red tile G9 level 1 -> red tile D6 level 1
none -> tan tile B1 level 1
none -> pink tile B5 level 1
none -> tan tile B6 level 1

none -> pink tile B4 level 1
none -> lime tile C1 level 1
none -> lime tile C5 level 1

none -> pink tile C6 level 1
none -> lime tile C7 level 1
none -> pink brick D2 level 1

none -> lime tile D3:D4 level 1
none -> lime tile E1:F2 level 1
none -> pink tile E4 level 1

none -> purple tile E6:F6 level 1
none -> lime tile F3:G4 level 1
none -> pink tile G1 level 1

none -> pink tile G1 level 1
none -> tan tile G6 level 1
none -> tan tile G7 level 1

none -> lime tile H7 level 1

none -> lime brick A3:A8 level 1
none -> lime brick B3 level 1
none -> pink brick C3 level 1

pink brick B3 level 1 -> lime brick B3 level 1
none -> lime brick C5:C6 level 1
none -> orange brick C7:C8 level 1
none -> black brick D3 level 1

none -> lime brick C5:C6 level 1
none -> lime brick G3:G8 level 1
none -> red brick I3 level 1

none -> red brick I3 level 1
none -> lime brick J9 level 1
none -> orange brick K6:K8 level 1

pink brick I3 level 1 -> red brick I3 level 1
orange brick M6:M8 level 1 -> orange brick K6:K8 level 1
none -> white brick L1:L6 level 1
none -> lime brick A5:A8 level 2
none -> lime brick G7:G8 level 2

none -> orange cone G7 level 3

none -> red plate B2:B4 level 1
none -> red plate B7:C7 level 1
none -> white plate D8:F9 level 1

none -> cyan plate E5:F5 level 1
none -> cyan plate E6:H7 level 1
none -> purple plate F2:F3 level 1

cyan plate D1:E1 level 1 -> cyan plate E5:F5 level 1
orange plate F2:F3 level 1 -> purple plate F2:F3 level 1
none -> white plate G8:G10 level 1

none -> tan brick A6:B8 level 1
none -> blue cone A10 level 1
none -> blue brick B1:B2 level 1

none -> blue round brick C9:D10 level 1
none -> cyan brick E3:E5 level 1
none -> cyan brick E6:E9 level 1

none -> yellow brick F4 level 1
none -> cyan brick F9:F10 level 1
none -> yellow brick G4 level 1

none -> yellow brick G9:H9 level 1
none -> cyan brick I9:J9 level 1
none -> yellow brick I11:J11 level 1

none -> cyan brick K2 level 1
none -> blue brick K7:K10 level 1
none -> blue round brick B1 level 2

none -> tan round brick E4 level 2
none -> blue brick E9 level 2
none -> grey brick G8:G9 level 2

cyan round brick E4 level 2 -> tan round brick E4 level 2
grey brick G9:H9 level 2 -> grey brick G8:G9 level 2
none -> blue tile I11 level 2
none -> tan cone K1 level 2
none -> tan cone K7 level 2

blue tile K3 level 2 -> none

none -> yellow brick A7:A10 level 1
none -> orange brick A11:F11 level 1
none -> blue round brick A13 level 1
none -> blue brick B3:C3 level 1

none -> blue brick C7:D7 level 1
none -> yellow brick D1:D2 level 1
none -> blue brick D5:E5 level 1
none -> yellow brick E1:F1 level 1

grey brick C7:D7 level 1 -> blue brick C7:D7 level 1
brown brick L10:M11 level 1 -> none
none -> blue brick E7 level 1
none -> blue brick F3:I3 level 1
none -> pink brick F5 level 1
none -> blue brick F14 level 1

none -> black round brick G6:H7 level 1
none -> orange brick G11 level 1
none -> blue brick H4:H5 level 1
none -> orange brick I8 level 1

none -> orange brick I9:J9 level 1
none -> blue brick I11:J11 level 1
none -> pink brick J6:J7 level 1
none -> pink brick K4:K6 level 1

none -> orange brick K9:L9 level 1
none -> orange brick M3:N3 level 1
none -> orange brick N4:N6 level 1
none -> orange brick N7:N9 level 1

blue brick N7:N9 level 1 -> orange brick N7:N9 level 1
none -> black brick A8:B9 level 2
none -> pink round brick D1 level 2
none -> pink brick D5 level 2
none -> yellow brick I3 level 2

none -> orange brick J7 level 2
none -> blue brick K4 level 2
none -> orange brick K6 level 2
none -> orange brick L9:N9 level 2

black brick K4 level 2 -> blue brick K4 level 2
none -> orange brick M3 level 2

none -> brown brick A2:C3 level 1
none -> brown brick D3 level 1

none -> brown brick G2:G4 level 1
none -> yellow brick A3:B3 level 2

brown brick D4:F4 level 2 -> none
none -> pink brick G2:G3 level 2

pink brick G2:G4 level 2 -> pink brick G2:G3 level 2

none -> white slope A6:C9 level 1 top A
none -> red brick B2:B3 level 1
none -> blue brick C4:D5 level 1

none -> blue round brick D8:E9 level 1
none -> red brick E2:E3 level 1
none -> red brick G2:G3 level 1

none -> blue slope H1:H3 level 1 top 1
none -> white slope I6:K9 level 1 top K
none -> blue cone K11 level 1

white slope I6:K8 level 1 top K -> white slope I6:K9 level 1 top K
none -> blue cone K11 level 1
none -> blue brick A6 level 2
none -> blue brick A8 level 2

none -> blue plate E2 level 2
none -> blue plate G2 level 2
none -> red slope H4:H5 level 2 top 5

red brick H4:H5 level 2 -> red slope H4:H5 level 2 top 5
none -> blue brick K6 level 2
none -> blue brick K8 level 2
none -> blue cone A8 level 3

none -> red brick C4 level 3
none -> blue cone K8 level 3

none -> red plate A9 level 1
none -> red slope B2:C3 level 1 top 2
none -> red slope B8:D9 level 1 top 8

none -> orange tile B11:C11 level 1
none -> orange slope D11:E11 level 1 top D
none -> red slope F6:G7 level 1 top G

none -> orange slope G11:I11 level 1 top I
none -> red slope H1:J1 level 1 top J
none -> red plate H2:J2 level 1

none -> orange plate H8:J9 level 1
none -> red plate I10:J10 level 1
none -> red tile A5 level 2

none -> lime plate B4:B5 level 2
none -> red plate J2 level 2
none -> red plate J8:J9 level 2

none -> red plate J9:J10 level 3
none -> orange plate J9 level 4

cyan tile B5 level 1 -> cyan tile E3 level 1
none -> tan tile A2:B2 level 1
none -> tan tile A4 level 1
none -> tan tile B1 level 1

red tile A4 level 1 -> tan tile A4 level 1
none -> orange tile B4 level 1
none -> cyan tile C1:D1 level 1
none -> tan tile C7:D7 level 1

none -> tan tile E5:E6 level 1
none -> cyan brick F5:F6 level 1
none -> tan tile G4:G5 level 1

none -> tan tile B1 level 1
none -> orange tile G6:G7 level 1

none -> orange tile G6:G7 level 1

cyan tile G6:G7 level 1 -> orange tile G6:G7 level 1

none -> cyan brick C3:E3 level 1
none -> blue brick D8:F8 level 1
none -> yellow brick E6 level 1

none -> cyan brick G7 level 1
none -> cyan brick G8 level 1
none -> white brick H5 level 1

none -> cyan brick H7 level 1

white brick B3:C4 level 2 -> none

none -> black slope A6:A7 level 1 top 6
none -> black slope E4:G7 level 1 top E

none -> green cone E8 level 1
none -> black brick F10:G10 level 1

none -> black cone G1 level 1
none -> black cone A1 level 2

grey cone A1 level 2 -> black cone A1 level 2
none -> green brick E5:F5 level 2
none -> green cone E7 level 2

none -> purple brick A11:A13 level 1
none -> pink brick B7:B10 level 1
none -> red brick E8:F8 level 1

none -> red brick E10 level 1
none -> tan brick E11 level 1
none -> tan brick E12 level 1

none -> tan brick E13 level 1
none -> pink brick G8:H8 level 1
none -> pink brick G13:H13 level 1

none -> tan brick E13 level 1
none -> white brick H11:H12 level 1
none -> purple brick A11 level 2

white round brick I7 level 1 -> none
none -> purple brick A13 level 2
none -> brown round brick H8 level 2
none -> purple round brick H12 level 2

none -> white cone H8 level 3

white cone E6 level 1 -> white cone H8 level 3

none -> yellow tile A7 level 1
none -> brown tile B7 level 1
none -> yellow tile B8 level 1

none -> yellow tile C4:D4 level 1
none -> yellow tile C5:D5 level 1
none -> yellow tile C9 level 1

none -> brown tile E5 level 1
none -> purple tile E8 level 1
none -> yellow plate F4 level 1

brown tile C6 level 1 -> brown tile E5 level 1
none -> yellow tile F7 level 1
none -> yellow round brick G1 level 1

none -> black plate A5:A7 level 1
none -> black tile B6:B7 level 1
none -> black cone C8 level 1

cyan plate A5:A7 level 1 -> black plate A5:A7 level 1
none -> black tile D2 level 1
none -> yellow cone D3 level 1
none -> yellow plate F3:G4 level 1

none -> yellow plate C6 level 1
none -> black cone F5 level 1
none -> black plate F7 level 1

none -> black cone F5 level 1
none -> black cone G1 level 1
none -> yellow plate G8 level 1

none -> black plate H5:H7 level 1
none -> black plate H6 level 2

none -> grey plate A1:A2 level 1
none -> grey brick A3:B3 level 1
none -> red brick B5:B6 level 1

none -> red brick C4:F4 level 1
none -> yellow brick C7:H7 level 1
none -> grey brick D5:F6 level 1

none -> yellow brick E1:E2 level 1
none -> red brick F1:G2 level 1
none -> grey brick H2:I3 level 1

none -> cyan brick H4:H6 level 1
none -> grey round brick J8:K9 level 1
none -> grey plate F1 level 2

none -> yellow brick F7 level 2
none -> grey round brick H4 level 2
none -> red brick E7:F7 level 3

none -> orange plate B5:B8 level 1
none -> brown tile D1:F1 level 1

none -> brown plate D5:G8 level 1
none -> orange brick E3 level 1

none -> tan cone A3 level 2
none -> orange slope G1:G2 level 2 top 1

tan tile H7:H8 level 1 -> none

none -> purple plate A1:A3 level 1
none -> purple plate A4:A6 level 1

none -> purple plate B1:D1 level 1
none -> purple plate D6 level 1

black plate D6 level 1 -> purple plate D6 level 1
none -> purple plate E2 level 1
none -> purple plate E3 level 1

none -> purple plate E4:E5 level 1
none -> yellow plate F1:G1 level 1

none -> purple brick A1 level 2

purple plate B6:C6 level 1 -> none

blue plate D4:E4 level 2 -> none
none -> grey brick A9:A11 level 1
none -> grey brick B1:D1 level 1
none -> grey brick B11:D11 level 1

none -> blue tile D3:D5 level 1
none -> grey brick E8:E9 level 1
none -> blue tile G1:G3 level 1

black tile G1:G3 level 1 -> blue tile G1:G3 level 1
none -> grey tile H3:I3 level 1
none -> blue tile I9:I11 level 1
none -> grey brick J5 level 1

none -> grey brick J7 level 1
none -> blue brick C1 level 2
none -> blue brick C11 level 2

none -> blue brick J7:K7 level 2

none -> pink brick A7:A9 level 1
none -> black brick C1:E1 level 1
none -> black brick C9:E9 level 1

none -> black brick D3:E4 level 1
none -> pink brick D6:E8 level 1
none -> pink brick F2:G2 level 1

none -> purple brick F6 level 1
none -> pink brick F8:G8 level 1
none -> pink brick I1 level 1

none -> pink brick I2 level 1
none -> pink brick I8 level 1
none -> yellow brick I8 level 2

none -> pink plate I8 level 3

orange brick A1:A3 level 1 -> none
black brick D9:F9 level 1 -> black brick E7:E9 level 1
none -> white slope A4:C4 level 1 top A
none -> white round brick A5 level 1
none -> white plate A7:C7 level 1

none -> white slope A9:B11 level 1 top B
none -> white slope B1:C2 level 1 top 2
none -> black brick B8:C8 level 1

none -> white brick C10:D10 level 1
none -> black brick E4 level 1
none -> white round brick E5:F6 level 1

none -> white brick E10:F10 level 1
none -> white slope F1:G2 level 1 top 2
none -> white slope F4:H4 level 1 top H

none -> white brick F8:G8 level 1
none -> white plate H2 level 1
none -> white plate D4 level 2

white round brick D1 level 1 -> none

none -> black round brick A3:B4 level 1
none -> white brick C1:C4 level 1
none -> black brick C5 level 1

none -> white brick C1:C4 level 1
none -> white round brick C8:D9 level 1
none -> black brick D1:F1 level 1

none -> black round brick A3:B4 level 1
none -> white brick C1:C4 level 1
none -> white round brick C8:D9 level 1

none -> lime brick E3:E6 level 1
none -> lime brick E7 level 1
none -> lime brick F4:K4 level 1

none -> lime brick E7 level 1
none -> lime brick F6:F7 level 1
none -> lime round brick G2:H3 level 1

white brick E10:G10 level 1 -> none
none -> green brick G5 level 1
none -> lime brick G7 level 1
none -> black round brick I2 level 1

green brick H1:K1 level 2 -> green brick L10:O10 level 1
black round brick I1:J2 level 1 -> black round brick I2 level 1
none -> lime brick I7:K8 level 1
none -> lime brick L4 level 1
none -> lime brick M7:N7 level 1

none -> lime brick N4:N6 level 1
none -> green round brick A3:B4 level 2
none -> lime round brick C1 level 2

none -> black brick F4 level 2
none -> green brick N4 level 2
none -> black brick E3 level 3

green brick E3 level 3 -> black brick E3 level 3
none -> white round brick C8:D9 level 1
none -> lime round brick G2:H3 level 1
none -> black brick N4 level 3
+++
Return, in full, every line of these entries that holds "green".

| ANSWER TO THIS EXERCISE |
none -> green cone E8 level 1
none -> green brick E5:F5 level 2
none -> green cone E7 level 2
none -> green brick G5 level 1
green brick H1:K1 level 2 -> green brick L10:O10 level 1
none -> green round brick A3:B4 level 2
none -> green brick N4 level 2
green brick E3 level 3 -> black brick E3 level 3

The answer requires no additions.